===== Recorded information
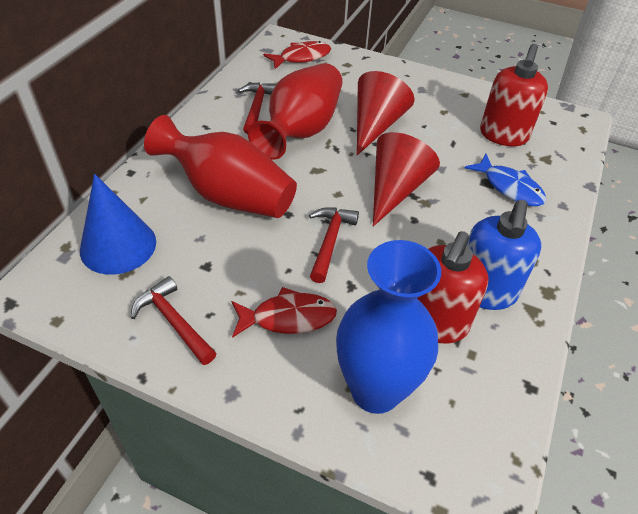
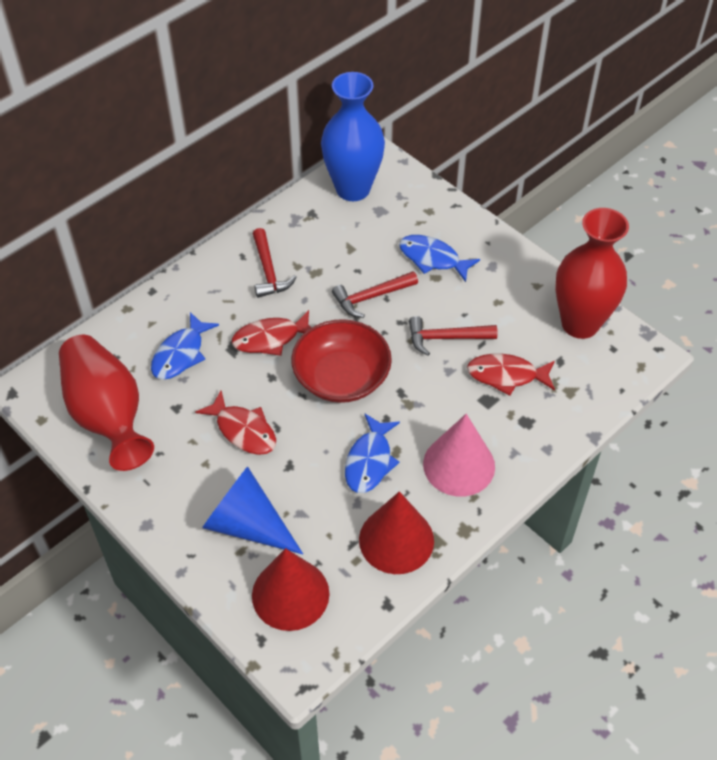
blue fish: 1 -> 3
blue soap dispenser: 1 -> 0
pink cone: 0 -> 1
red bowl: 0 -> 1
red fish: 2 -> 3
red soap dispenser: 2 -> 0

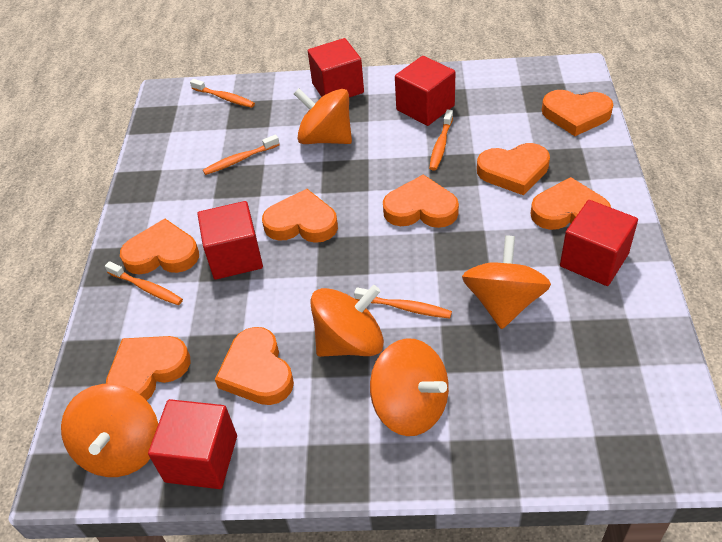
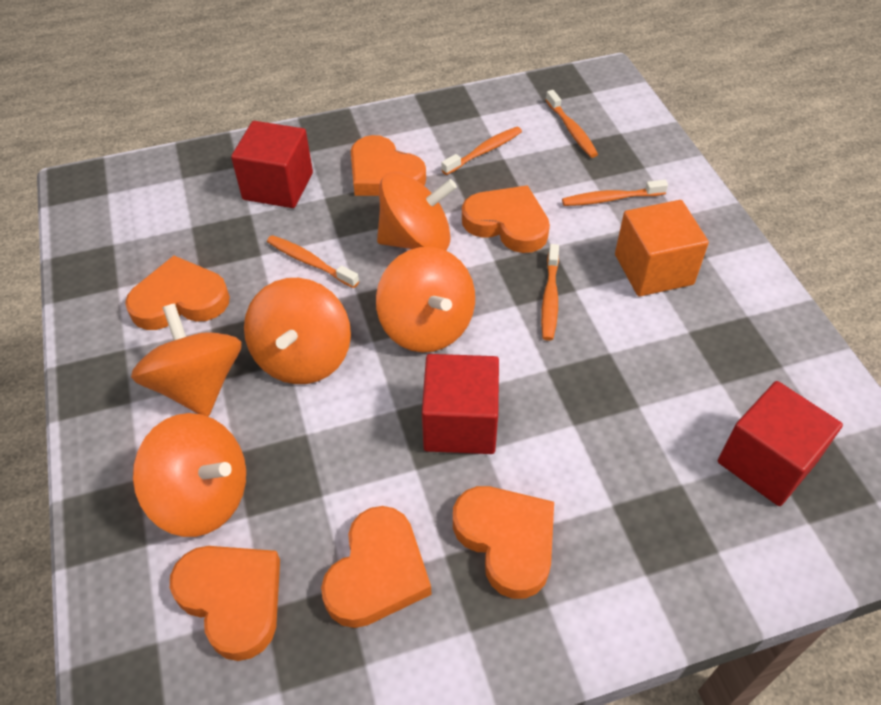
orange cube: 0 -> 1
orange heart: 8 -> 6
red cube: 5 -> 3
==========
===== Recorded information
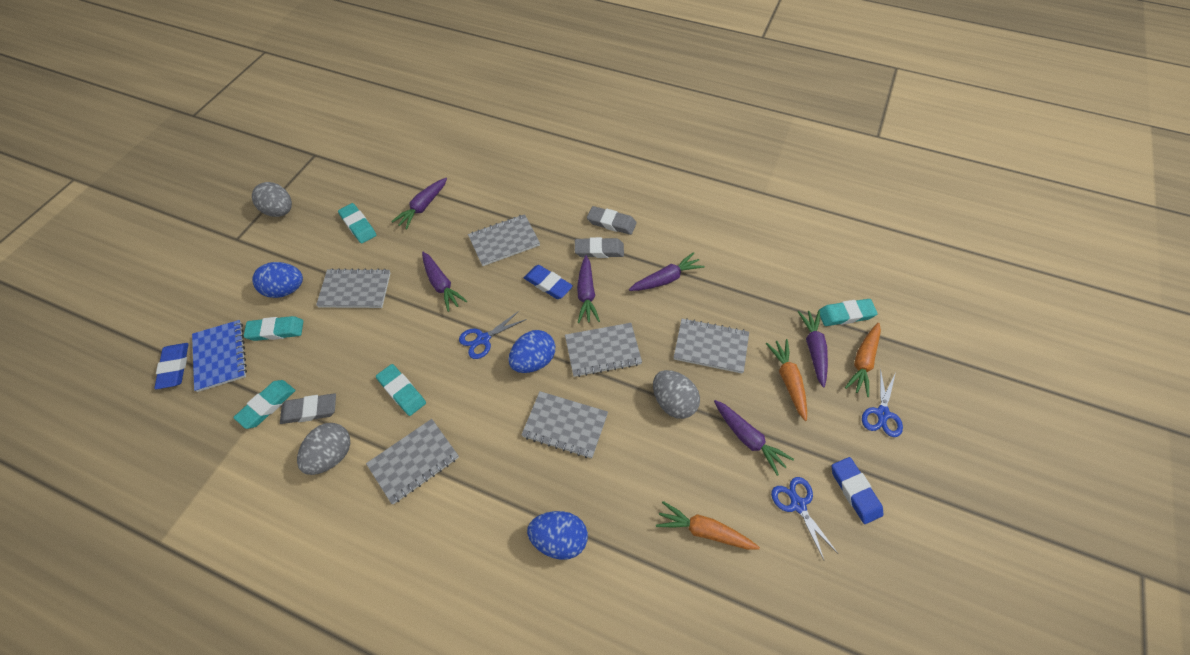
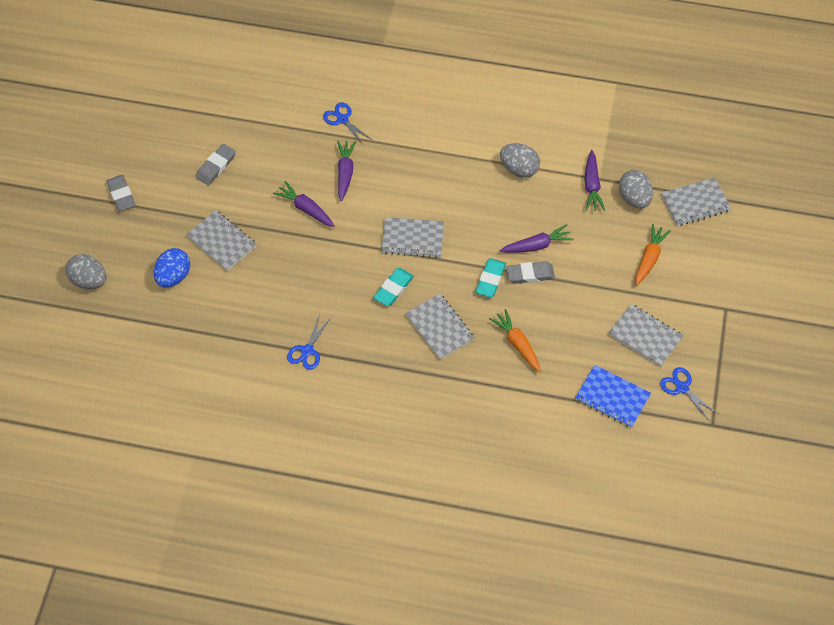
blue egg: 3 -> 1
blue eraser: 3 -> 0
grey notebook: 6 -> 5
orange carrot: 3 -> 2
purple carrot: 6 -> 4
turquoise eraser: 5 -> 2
==========
### Exercise aim:
In the listing above, find the line with "red fish: 2 -> 3" and the line with "red cube: 5 -> 3". Copy both of them and every line between, exactly, but not the pictures.

### Worked solution:
red fish: 2 -> 3
red soap dispenser: 2 -> 0

orange cube: 0 -> 1
orange heart: 8 -> 6
red cube: 5 -> 3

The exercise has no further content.